* _About this task_: Go through the lines below and copy any that hold the string "cylinder".

(Object state change records)

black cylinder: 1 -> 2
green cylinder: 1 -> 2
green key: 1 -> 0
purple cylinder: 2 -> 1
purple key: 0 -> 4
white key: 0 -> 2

* _Solution to this task_:
black cylinder: 1 -> 2
green cylinder: 1 -> 2
purple cylinder: 2 -> 1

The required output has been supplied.